### Record excerpts:
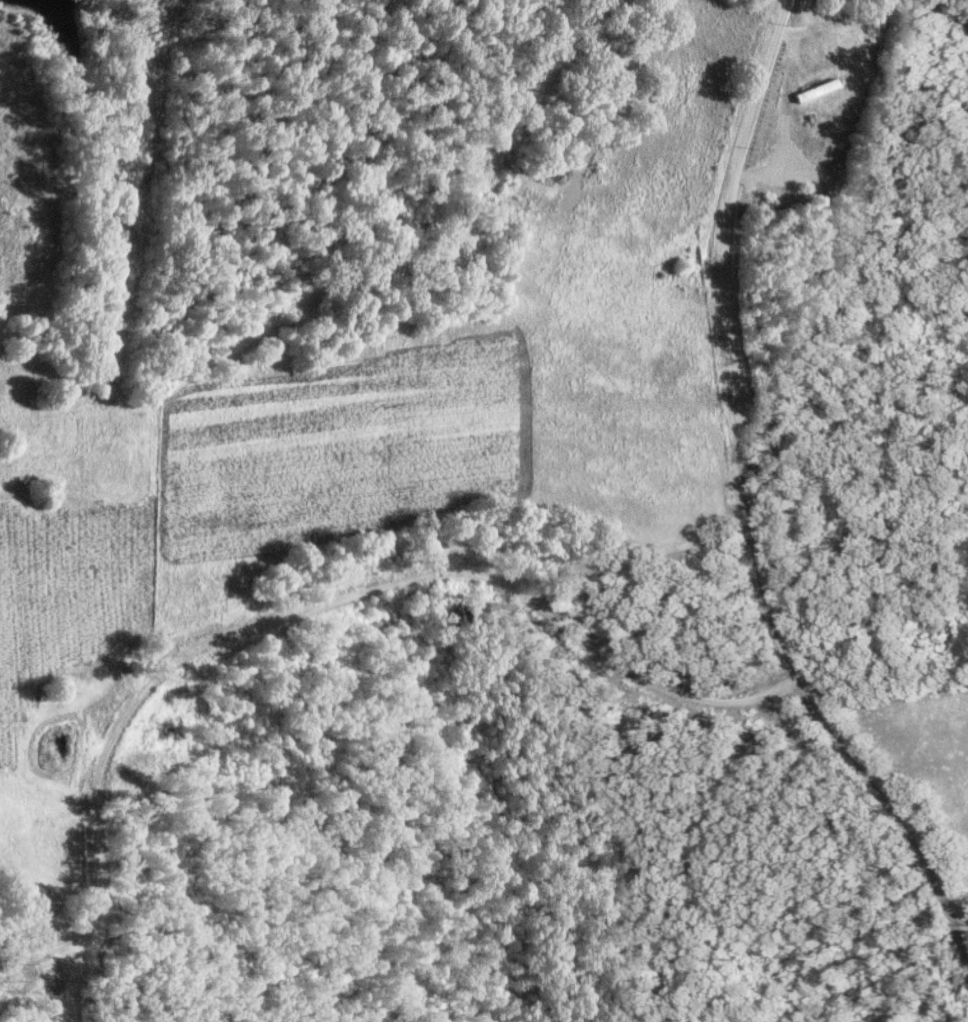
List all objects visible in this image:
road: (752, 497)
road: (308, 607)

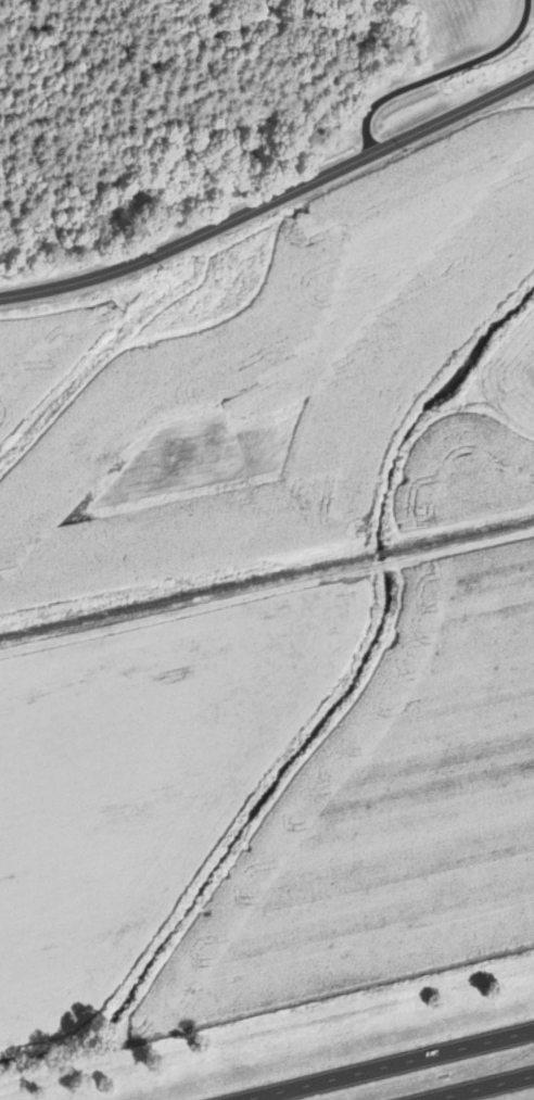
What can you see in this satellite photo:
road: (272, 198)
crop: (48, 342)
crop: (279, 382)
railway: (460, 534)
railway: (379, 552)
road: (266, 589)
railway: (186, 596)
crop: (389, 815)
road: (386, 1064)
road: (481, 1087)

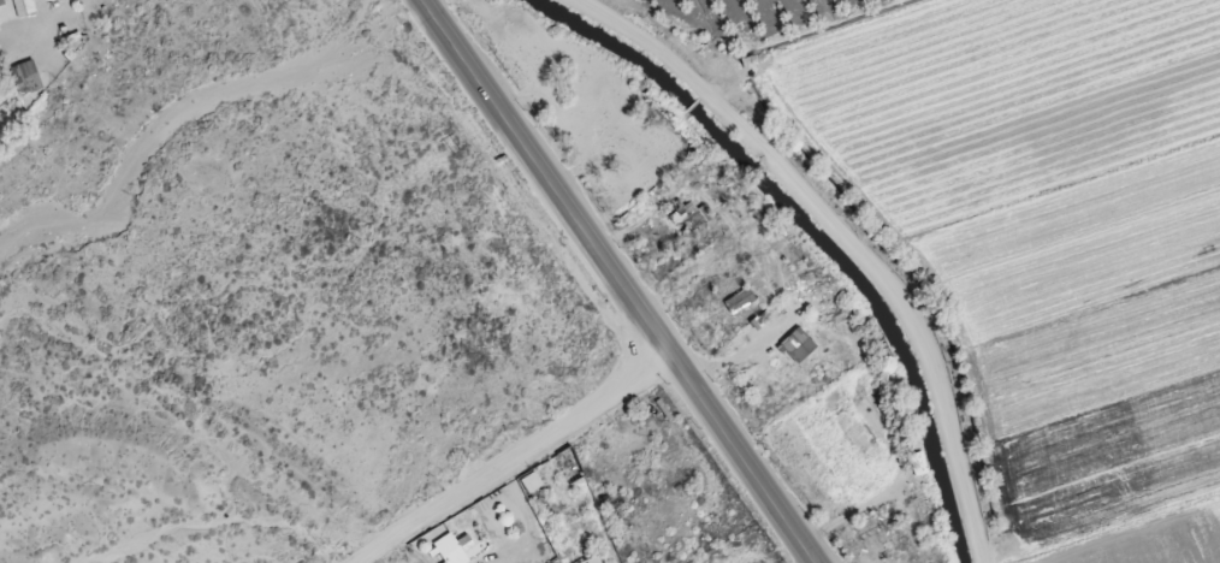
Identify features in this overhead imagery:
building: (748, 295)
building: (802, 339)
building: (873, 521)

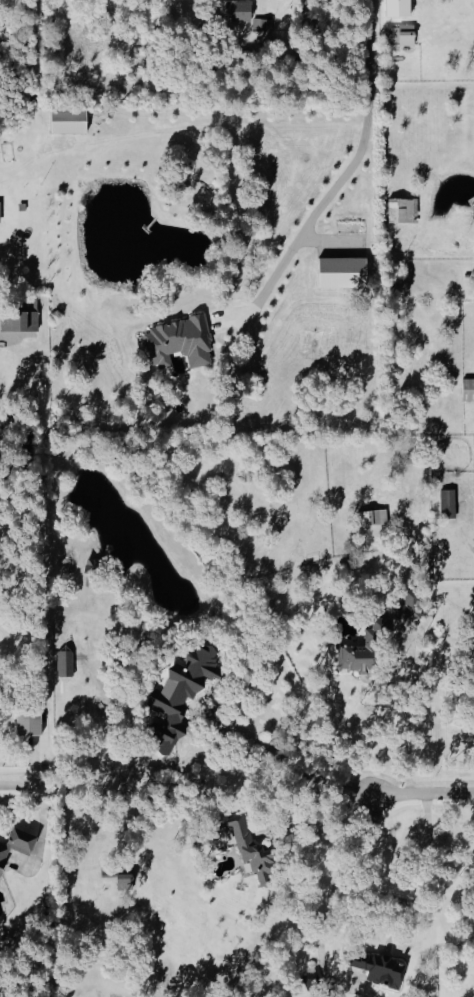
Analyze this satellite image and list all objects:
road: (262, 4)
building: (400, 8)
building: (240, 11)
building: (264, 27)
building: (402, 35)
building: (70, 121)
road: (204, 127)
road: (343, 176)
building: (404, 211)
building: (1, 212)
building: (344, 273)
building: (20, 322)
building: (181, 343)
building: (469, 390)
building: (450, 502)
building: (374, 518)
building: (409, 605)
building: (363, 649)
building: (66, 662)
building: (190, 683)
building: (31, 723)
road: (408, 726)
road: (292, 761)
road: (24, 789)
road: (423, 795)
road: (326, 827)
road: (44, 835)
building: (17, 845)
building: (251, 848)
road: (330, 892)
building: (383, 969)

### Your objective:
The preceding entries are to be returned verbatim, with every picture excluded.

### Expected answer:
List all objects visible in this image:
road: (752, 497)
road: (308, 607)

What can you see in this satellite photo:
road: (272, 198)
crop: (48, 342)
crop: (279, 382)
railway: (460, 534)
railway: (379, 552)
road: (266, 589)
railway: (186, 596)
crop: (389, 815)
road: (386, 1064)
road: (481, 1087)

Identify features in this overhead imagery:
building: (748, 295)
building: (802, 339)
building: (873, 521)

Analyze this satellite image and list all objects:
road: (262, 4)
building: (400, 8)
building: (240, 11)
building: (264, 27)
building: (402, 35)
building: (70, 121)
road: (204, 127)
road: (343, 176)
building: (404, 211)
building: (1, 212)
building: (344, 273)
building: (20, 322)
building: (181, 343)
building: (469, 390)
building: (450, 502)
building: (374, 518)
building: (409, 605)
building: (363, 649)
building: (66, 662)
building: (190, 683)
building: (31, 723)
road: (408, 726)
road: (292, 761)
road: (24, 789)
road: (423, 795)
road: (326, 827)
road: (44, 835)
building: (17, 845)
building: (251, 848)
road: (330, 892)
building: (383, 969)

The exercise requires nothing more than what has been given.